## What the task requires
Strip out all images, then restate the data verbatim.

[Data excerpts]
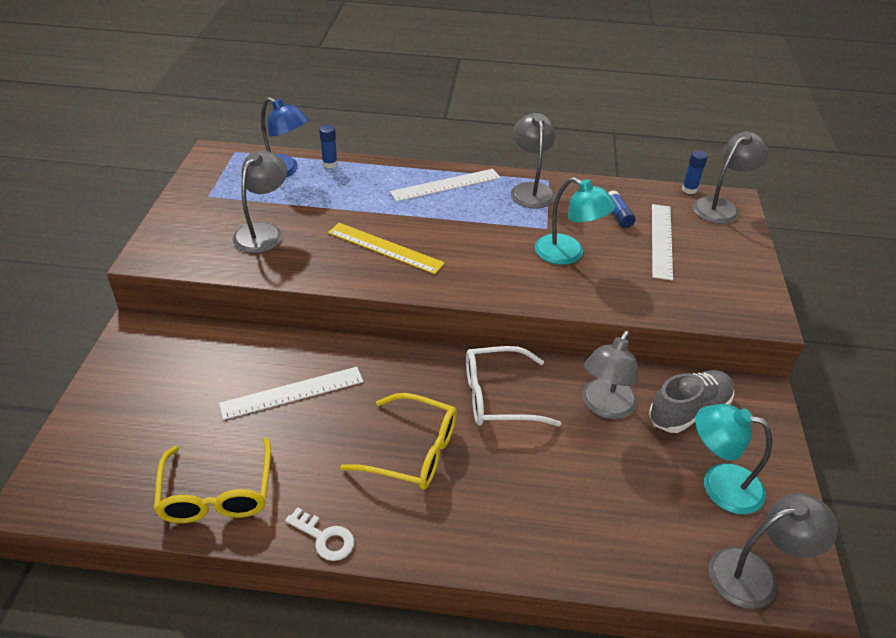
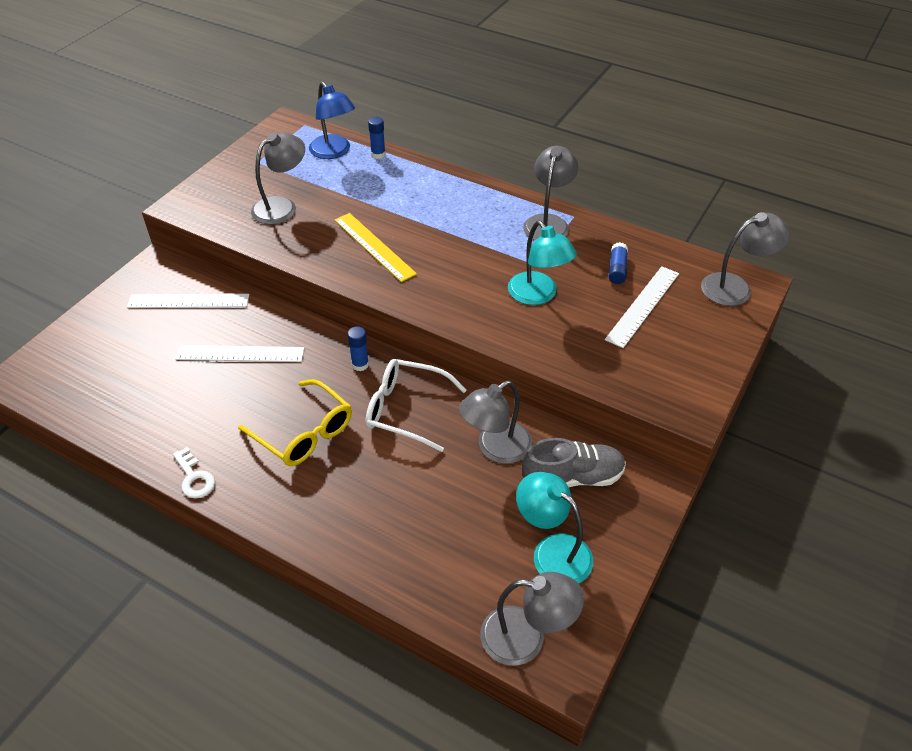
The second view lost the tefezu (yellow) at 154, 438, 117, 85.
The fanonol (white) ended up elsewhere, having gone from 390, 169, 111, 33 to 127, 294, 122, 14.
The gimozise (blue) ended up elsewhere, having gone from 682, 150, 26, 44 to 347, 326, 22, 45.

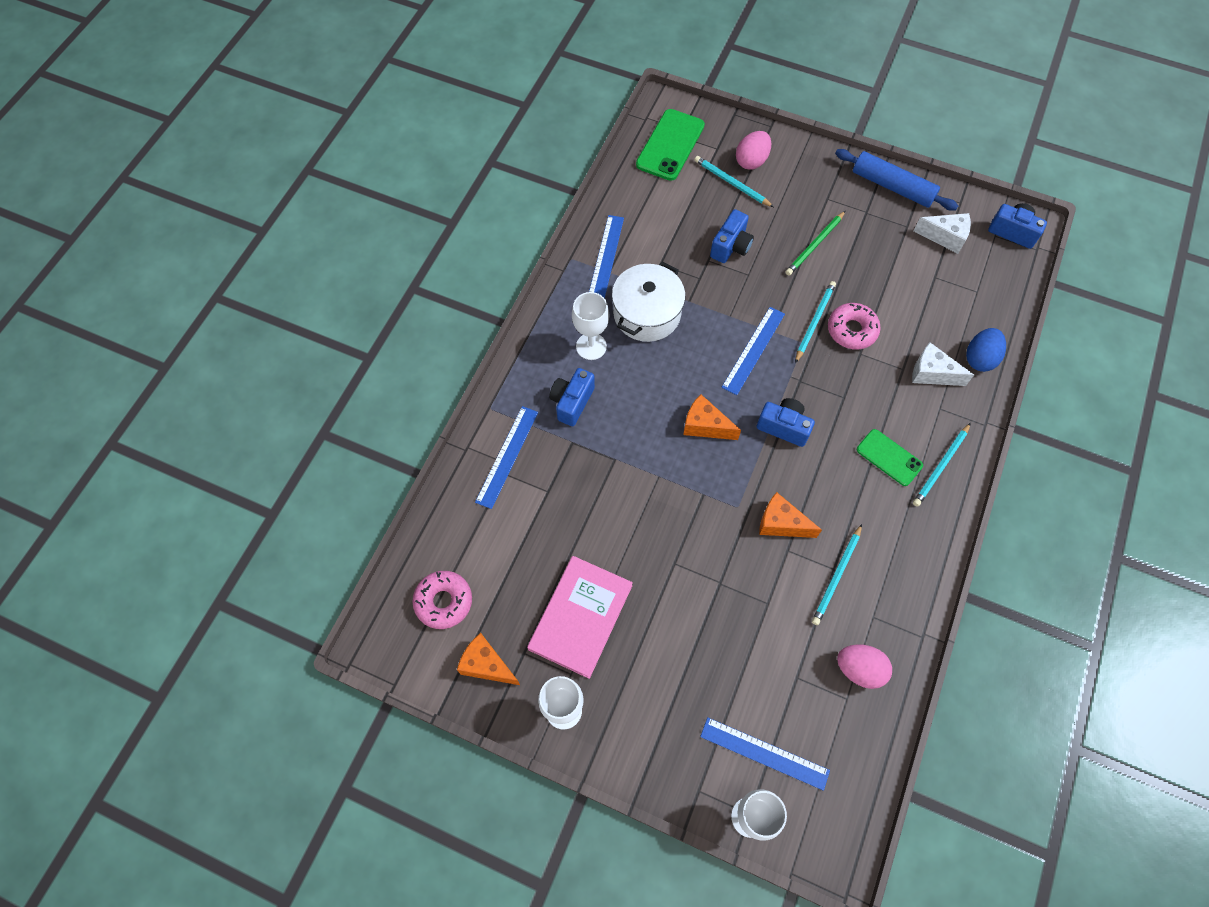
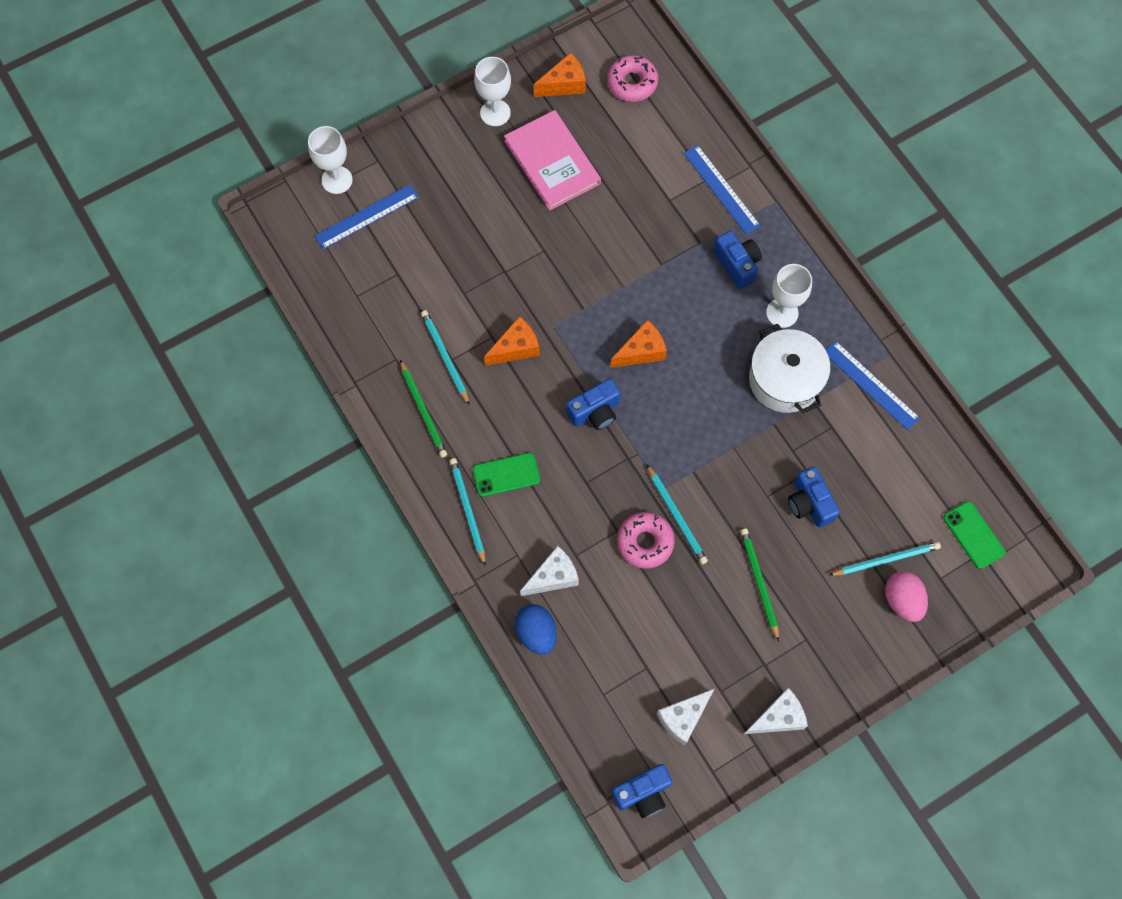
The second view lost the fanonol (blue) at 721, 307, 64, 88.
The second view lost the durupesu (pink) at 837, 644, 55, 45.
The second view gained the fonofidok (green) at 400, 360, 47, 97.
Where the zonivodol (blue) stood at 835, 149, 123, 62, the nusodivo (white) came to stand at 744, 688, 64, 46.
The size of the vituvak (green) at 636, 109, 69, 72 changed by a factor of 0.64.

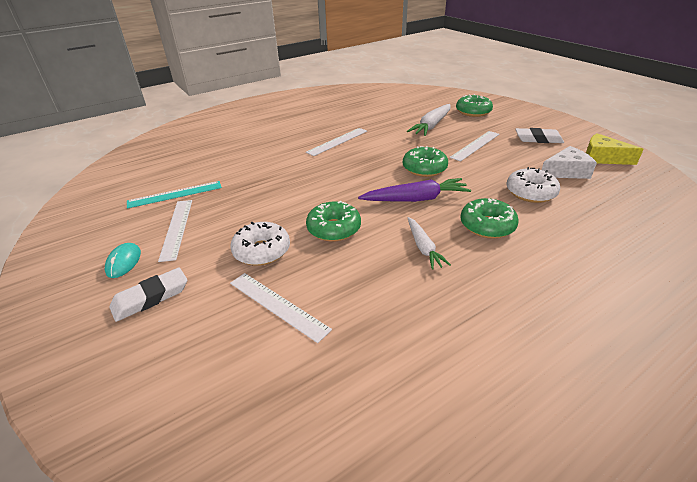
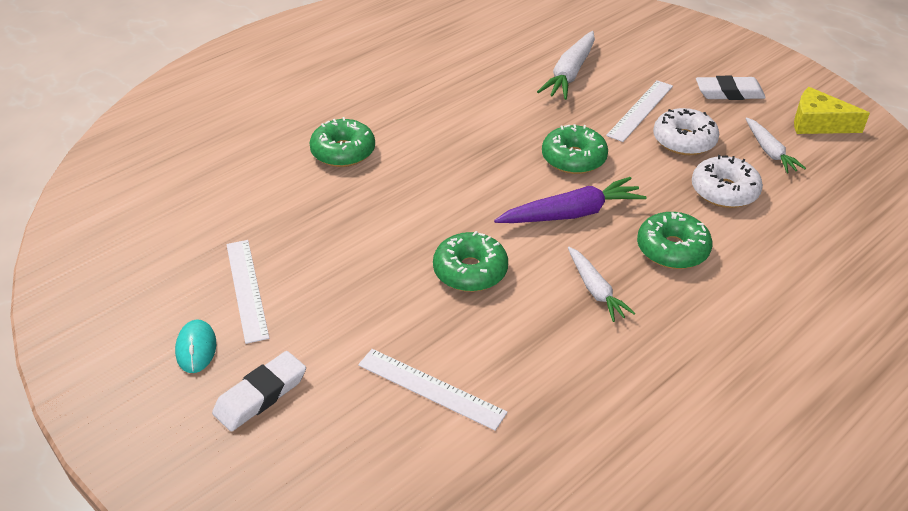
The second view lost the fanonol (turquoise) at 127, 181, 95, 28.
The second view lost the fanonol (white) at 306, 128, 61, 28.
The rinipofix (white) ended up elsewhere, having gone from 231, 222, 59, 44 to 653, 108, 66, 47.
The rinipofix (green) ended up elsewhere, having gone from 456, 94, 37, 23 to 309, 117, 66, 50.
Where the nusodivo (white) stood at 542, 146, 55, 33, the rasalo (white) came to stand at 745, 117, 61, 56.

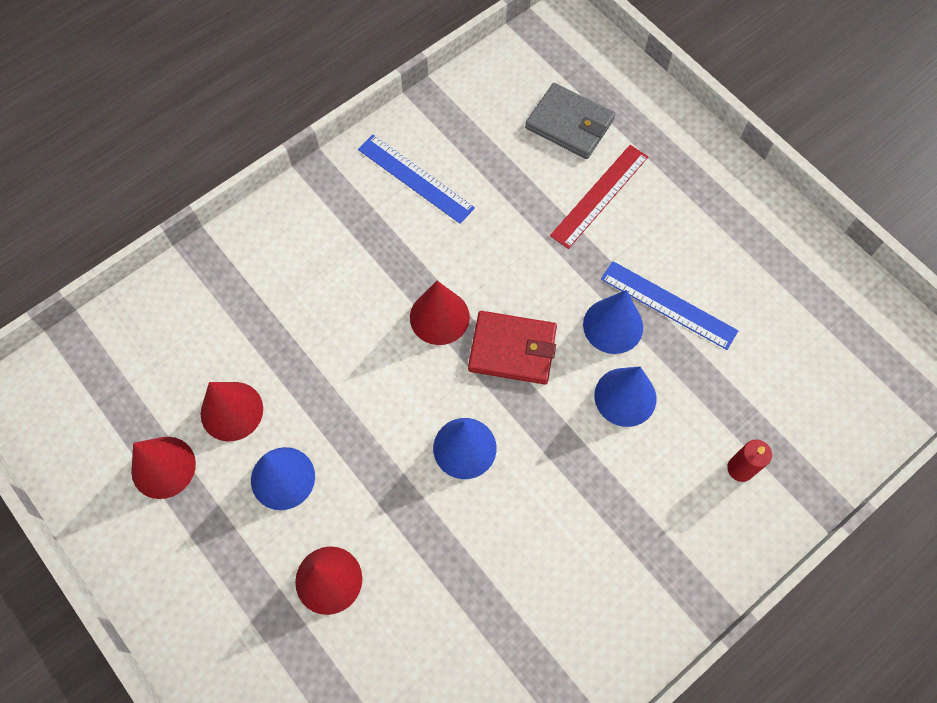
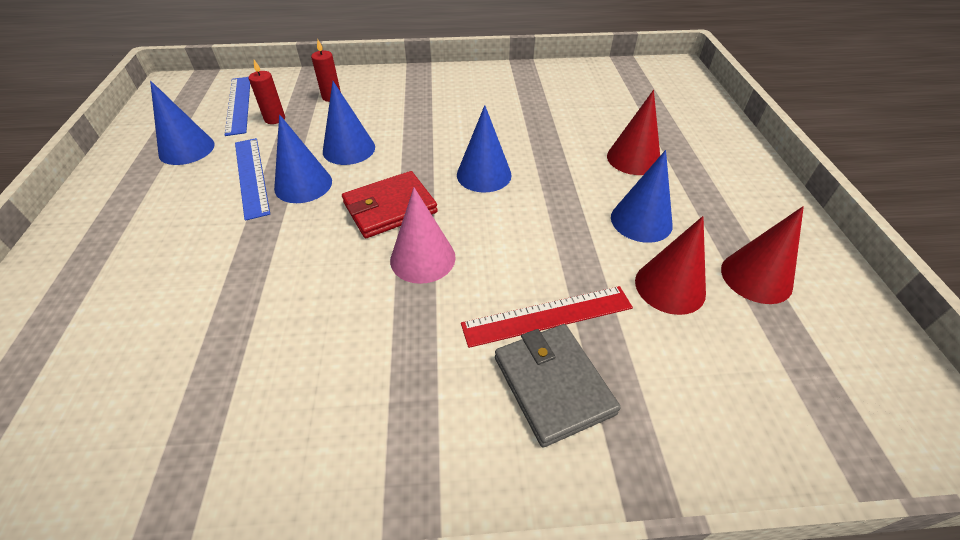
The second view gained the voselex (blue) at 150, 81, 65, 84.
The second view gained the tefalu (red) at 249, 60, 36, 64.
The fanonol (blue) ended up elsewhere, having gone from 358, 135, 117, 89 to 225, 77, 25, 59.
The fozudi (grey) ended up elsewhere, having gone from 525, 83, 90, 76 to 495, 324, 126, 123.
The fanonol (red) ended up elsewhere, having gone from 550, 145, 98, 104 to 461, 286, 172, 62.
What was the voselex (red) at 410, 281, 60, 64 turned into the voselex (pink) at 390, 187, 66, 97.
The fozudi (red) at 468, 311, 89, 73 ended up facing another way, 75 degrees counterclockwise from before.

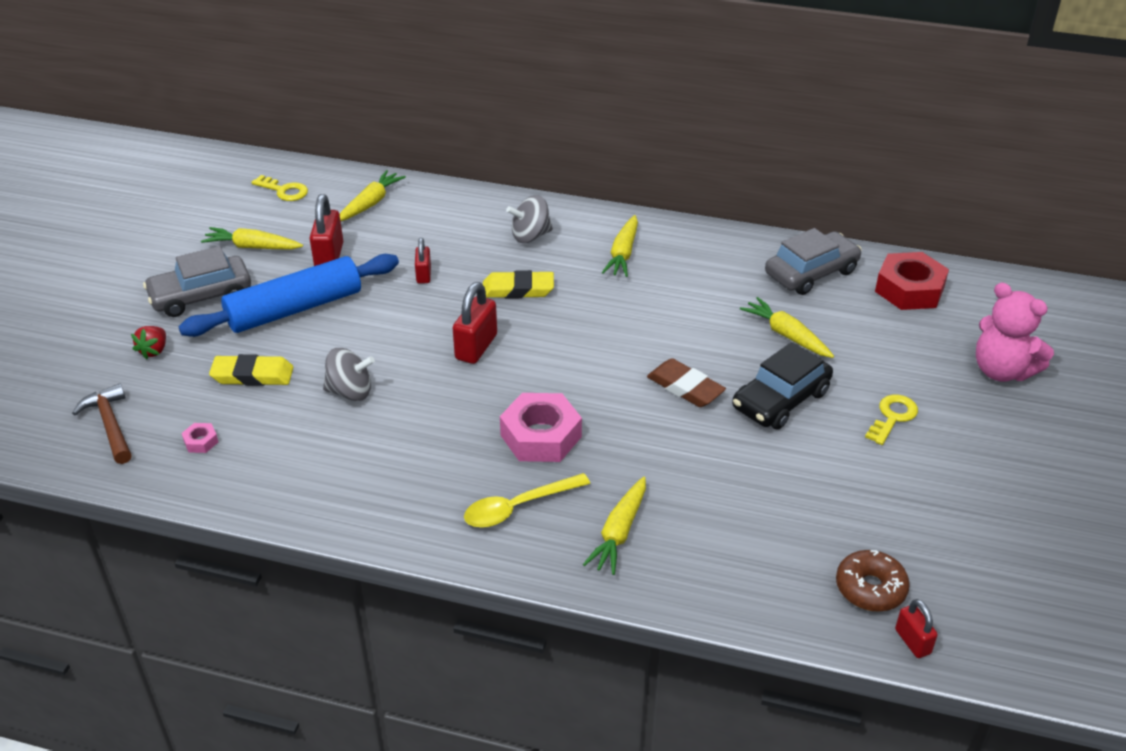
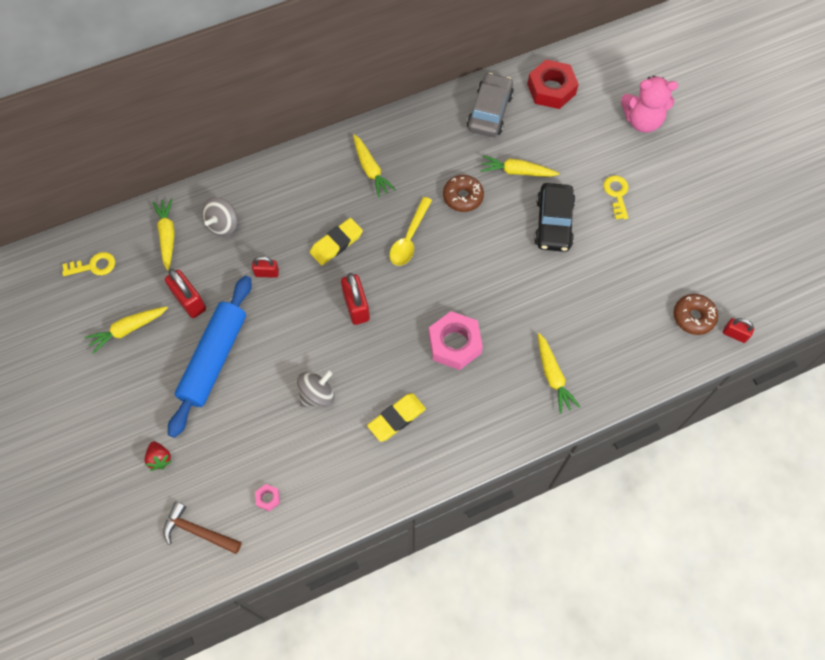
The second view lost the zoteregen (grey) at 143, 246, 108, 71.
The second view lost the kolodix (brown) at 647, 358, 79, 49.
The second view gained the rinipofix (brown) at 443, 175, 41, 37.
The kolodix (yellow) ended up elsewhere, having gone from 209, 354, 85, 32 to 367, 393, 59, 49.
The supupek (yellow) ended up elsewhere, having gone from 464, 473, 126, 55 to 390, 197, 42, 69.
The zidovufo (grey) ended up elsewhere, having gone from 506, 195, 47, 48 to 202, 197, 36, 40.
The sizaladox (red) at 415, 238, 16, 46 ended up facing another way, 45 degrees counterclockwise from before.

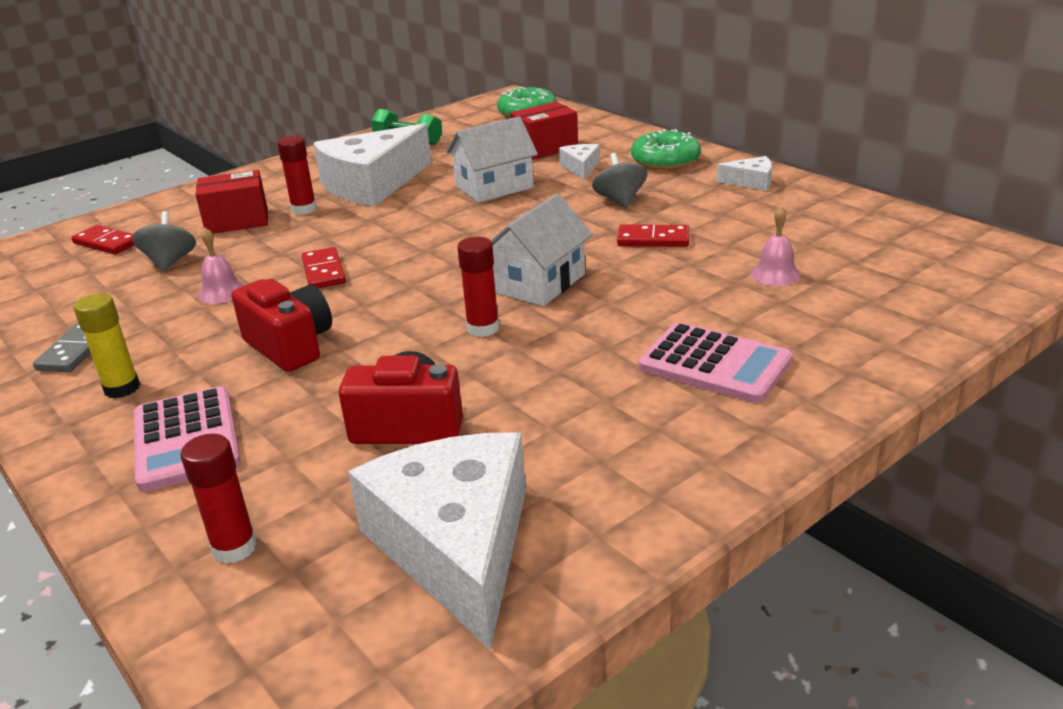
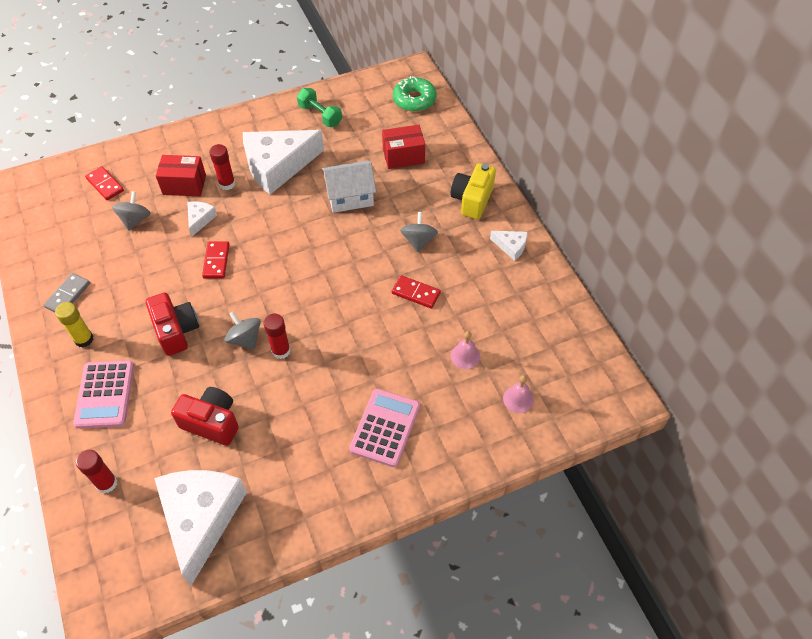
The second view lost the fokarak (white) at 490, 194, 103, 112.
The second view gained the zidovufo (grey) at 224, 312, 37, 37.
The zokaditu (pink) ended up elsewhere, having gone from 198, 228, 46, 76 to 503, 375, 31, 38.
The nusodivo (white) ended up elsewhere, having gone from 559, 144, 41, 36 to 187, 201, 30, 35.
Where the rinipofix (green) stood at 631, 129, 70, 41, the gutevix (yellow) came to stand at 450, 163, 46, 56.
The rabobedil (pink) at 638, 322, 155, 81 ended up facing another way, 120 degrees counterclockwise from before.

## Task answer
The second view lost the tefezu (yellow) at 154, 438, 117, 85.
The fanonol (white) ended up elsewhere, having gone from 390, 169, 111, 33 to 127, 294, 122, 14.
The gimozise (blue) ended up elsewhere, having gone from 682, 150, 26, 44 to 347, 326, 22, 45.

The second view lost the fanonol (blue) at 721, 307, 64, 88.
The second view lost the durupesu (pink) at 837, 644, 55, 45.
The second view gained the fonofidok (green) at 400, 360, 47, 97.
Where the zonivodol (blue) stood at 835, 149, 123, 62, the nusodivo (white) came to stand at 744, 688, 64, 46.
The size of the vituvak (green) at 636, 109, 69, 72 changed by a factor of 0.64.

The second view lost the fanonol (turquoise) at 127, 181, 95, 28.
The second view lost the fanonol (white) at 306, 128, 61, 28.
The rinipofix (white) ended up elsewhere, having gone from 231, 222, 59, 44 to 653, 108, 66, 47.
The rinipofix (green) ended up elsewhere, having gone from 456, 94, 37, 23 to 309, 117, 66, 50.
Where the nusodivo (white) stood at 542, 146, 55, 33, the rasalo (white) came to stand at 745, 117, 61, 56.

The second view gained the voselex (blue) at 150, 81, 65, 84.
The second view gained the tefalu (red) at 249, 60, 36, 64.
The fanonol (blue) ended up elsewhere, having gone from 358, 135, 117, 89 to 225, 77, 25, 59.
The fozudi (grey) ended up elsewhere, having gone from 525, 83, 90, 76 to 495, 324, 126, 123.
The fanonol (red) ended up elsewhere, having gone from 550, 145, 98, 104 to 461, 286, 172, 62.
What was the voselex (red) at 410, 281, 60, 64 turned into the voselex (pink) at 390, 187, 66, 97.
The fozudi (red) at 468, 311, 89, 73 ended up facing another way, 75 degrees counterclockwise from before.

The second view lost the zoteregen (grey) at 143, 246, 108, 71.
The second view lost the kolodix (brown) at 647, 358, 79, 49.
The second view gained the rinipofix (brown) at 443, 175, 41, 37.
The kolodix (yellow) ended up elsewhere, having gone from 209, 354, 85, 32 to 367, 393, 59, 49.
The supupek (yellow) ended up elsewhere, having gone from 464, 473, 126, 55 to 390, 197, 42, 69.
The zidovufo (grey) ended up elsewhere, having gone from 506, 195, 47, 48 to 202, 197, 36, 40.
The sizaladox (red) at 415, 238, 16, 46 ended up facing another way, 45 degrees counterclockwise from before.

The second view lost the fokarak (white) at 490, 194, 103, 112.
The second view gained the zidovufo (grey) at 224, 312, 37, 37.
The zokaditu (pink) ended up elsewhere, having gone from 198, 228, 46, 76 to 503, 375, 31, 38.
The nusodivo (white) ended up elsewhere, having gone from 559, 144, 41, 36 to 187, 201, 30, 35.
Where the rinipofix (green) stood at 631, 129, 70, 41, the gutevix (yellow) came to stand at 450, 163, 46, 56.
The rabobedil (pink) at 638, 322, 155, 81 ended up facing another way, 120 degrees counterclockwise from before.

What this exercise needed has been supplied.